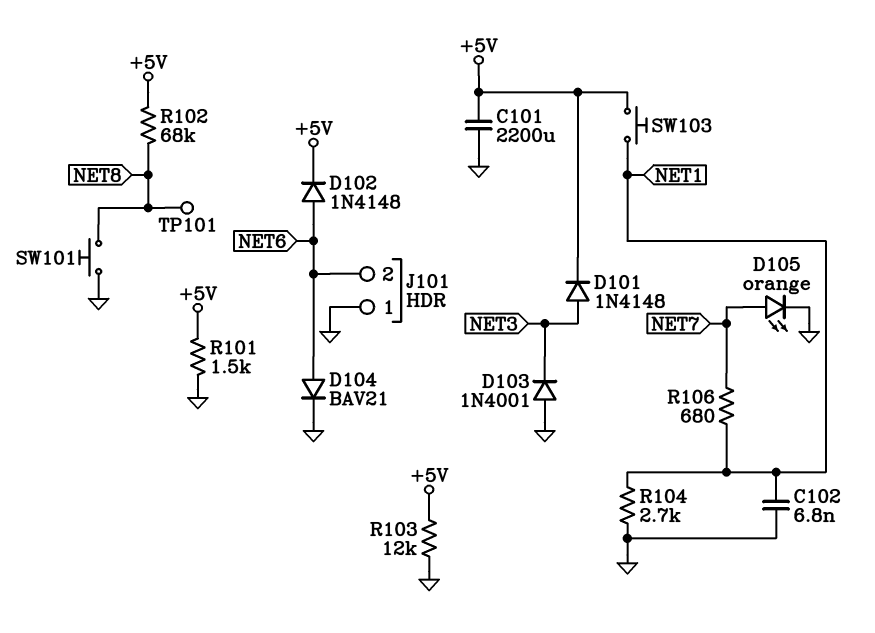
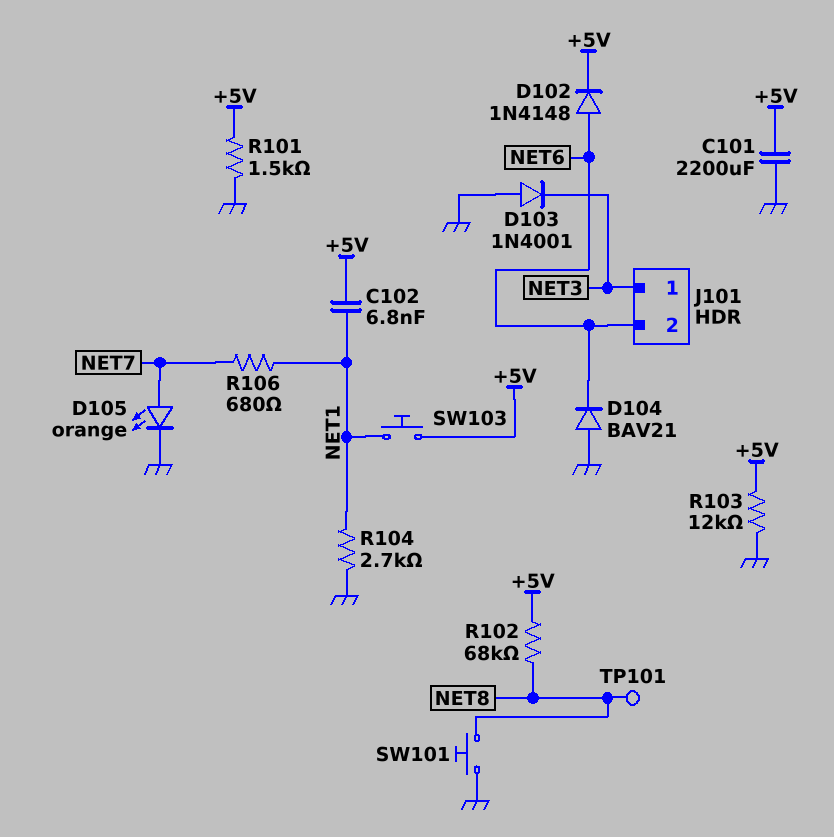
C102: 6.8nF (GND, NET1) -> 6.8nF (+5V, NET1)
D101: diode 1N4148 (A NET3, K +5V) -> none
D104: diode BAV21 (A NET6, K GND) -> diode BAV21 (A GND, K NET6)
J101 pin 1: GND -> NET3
==
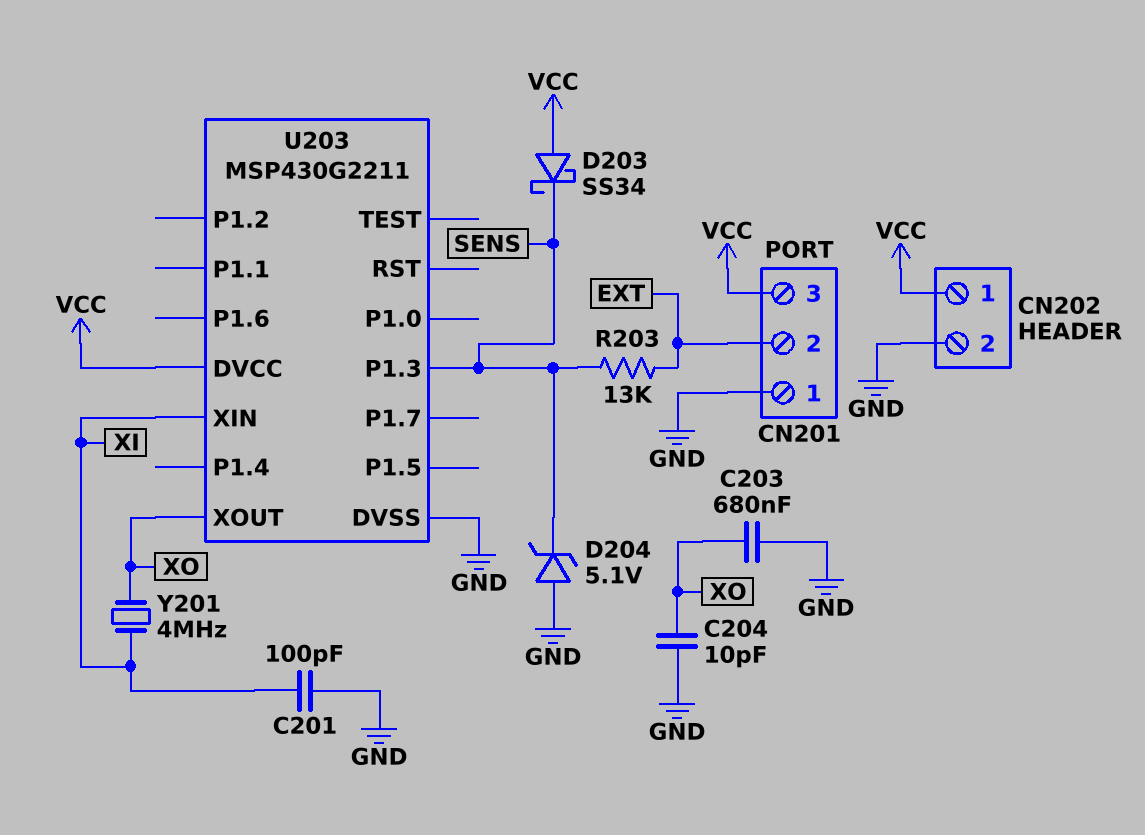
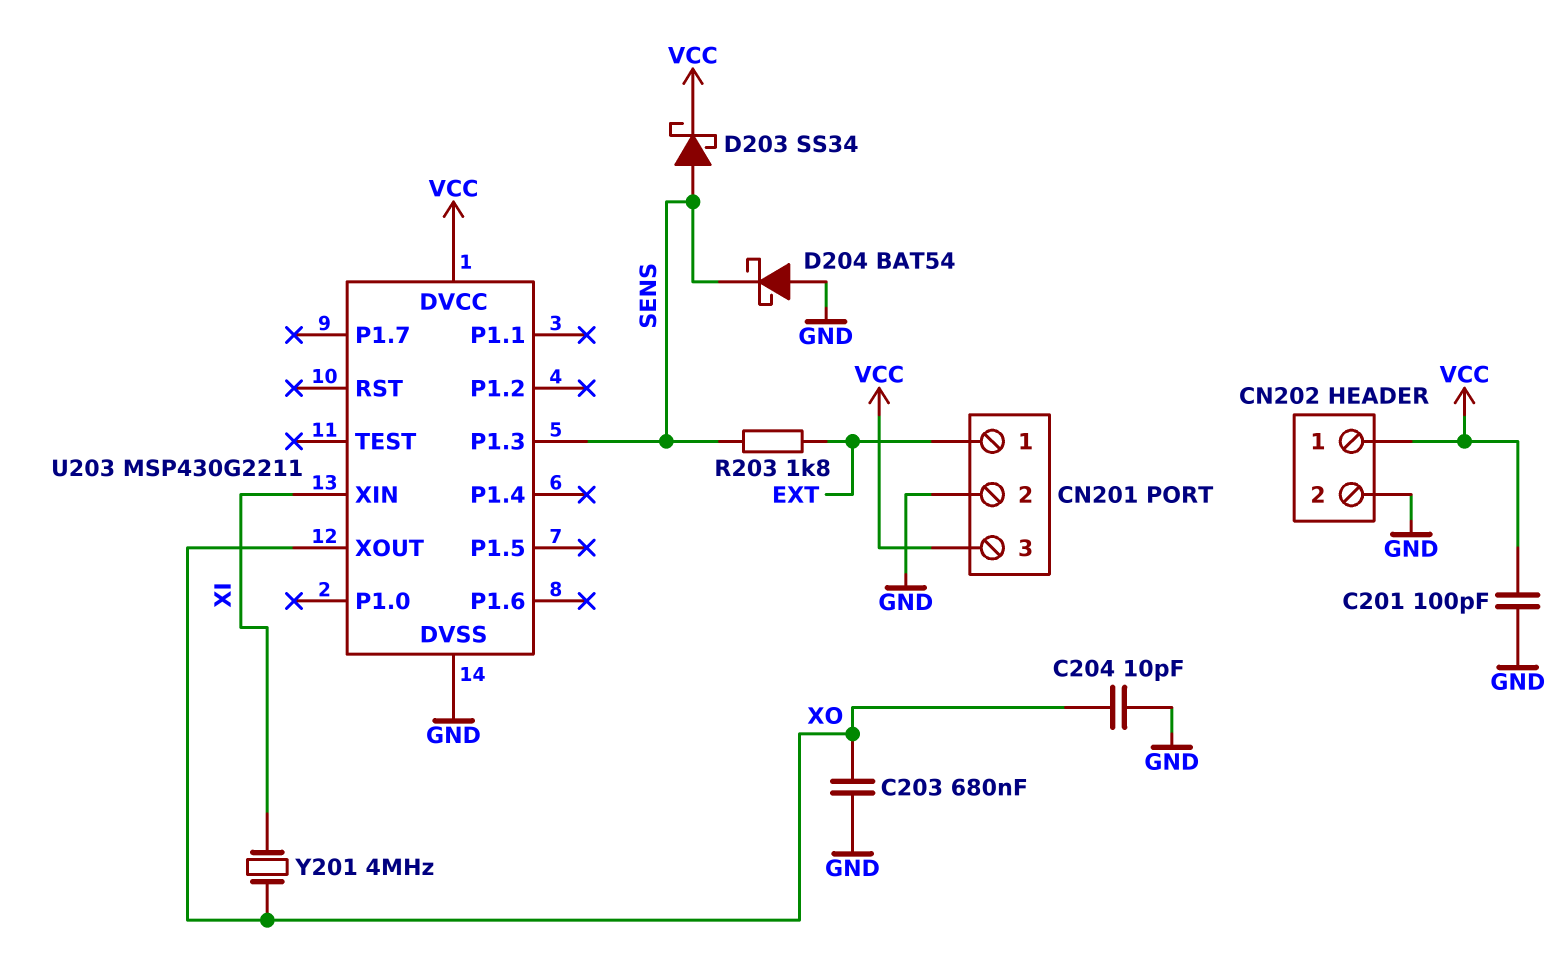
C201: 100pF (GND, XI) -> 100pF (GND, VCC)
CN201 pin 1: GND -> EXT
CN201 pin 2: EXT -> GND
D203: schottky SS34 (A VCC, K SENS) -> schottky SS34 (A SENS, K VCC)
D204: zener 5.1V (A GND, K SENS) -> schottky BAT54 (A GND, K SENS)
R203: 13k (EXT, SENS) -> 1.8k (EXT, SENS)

• Problem: Restate word for word the entries above from the line with "C102: 6.8nF (GND, NET1) -> 6.8nF (+5V, NET1)" through the line with "J101 pin 1: GND -> NET3", inclusive, leaving out everything else.

• Output of the exercise:
C102: 6.8nF (GND, NET1) -> 6.8nF (+5V, NET1)
D101: diode 1N4148 (A NET3, K +5V) -> none
D104: diode BAV21 (A NET6, K GND) -> diode BAV21 (A GND, K NET6)
J101 pin 1: GND -> NET3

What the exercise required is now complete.